Please copy out the lines of the data below character for character, starting with the line that contains "grouse (579, 231)" and going on through the final line of the data. Include both of those lines and nothing else.
>> start Data
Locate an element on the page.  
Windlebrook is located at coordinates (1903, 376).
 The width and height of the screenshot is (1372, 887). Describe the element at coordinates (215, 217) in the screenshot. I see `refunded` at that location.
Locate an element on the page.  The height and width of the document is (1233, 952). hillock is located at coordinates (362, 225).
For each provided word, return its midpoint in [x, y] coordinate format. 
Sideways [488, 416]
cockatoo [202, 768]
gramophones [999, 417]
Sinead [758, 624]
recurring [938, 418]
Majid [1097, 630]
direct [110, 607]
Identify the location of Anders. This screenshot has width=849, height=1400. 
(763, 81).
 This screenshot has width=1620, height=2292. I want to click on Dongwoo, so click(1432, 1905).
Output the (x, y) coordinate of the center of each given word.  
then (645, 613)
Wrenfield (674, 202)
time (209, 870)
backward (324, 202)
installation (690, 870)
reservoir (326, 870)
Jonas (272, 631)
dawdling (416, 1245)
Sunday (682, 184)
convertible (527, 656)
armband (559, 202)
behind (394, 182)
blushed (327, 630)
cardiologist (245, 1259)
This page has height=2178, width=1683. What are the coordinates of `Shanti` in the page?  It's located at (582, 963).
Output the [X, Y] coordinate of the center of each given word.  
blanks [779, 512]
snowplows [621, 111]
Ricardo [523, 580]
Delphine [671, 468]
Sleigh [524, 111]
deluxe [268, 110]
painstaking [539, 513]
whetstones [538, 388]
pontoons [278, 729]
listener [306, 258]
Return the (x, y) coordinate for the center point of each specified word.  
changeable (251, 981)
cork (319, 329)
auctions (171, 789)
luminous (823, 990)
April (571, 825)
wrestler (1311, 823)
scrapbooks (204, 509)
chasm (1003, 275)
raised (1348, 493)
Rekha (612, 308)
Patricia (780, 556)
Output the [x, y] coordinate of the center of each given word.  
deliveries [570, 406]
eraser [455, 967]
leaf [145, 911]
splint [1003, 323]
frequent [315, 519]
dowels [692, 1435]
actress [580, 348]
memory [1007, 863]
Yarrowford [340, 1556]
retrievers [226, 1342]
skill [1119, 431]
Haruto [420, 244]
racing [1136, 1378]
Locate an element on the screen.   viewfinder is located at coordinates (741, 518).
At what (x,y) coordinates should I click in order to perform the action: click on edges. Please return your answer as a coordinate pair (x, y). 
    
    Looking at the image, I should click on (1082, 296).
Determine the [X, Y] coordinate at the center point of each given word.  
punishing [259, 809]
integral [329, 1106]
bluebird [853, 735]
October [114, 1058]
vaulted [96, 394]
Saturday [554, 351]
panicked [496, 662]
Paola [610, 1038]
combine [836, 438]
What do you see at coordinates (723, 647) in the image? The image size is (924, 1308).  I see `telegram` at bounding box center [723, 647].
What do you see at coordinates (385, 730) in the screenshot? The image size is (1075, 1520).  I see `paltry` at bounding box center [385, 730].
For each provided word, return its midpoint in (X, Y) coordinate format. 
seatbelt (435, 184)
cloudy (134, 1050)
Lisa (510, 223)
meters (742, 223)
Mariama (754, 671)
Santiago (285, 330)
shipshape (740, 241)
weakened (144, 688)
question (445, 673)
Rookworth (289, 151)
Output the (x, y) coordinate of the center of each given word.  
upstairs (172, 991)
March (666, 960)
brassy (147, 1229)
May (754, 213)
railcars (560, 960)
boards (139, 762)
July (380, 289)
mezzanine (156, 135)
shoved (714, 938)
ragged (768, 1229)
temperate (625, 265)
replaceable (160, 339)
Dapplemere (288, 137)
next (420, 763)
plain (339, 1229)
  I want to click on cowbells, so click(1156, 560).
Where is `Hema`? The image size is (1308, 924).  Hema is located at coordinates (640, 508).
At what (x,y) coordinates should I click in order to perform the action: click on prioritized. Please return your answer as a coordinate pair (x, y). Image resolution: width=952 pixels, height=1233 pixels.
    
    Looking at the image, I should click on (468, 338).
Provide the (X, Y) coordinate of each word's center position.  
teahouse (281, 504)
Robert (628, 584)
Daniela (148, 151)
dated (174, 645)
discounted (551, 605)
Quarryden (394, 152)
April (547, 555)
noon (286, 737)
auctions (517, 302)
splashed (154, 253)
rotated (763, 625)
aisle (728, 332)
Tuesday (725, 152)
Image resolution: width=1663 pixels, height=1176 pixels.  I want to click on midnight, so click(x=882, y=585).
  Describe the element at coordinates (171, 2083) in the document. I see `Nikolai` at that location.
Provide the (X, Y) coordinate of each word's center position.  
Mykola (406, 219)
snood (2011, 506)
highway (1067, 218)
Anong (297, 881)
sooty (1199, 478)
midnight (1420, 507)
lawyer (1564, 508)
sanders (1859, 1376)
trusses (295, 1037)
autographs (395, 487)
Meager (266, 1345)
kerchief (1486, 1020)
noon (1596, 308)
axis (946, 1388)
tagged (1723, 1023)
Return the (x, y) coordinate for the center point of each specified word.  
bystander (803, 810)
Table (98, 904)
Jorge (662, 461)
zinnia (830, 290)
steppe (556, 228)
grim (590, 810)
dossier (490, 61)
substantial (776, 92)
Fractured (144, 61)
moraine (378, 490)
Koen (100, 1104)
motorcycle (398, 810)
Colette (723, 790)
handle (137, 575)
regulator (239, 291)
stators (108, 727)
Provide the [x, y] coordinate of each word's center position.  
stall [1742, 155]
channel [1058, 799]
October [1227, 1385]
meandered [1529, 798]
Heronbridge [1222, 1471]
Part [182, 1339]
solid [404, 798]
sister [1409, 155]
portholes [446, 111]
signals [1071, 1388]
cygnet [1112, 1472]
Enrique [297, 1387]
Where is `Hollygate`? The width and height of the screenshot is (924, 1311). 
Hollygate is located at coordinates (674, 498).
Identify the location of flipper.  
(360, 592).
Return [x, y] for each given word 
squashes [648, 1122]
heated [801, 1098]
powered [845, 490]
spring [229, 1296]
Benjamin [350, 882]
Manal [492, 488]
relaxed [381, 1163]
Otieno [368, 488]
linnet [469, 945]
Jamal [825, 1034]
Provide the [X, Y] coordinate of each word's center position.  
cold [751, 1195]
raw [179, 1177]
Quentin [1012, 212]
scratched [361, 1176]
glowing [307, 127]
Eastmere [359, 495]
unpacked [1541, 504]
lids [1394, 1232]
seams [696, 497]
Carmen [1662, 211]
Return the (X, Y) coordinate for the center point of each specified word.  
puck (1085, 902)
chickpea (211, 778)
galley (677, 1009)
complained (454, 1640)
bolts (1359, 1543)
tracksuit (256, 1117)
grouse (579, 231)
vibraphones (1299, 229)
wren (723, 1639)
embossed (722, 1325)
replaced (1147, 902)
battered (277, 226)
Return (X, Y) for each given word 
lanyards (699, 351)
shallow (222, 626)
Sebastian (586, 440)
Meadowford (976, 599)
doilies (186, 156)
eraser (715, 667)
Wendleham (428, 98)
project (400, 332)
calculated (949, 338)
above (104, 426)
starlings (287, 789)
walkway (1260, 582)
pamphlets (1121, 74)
>> end Data
:: Result for this task ::
grouse (579, 231)
vibraphones (1299, 229)
wren (723, 1639)
embossed (722, 1325)
replaced (1147, 902)
battered (277, 226)
Return (X, Y) for each given word 
lanyards (699, 351)
shallow (222, 626)
Sebastian (586, 440)
Meadowford (976, 599)
doilies (186, 156)
eraser (715, 667)
Wendleham (428, 98)
project (400, 332)
calculated (949, 338)
above (104, 426)
starlings (287, 789)
walkway (1260, 582)
pamphlets (1121, 74)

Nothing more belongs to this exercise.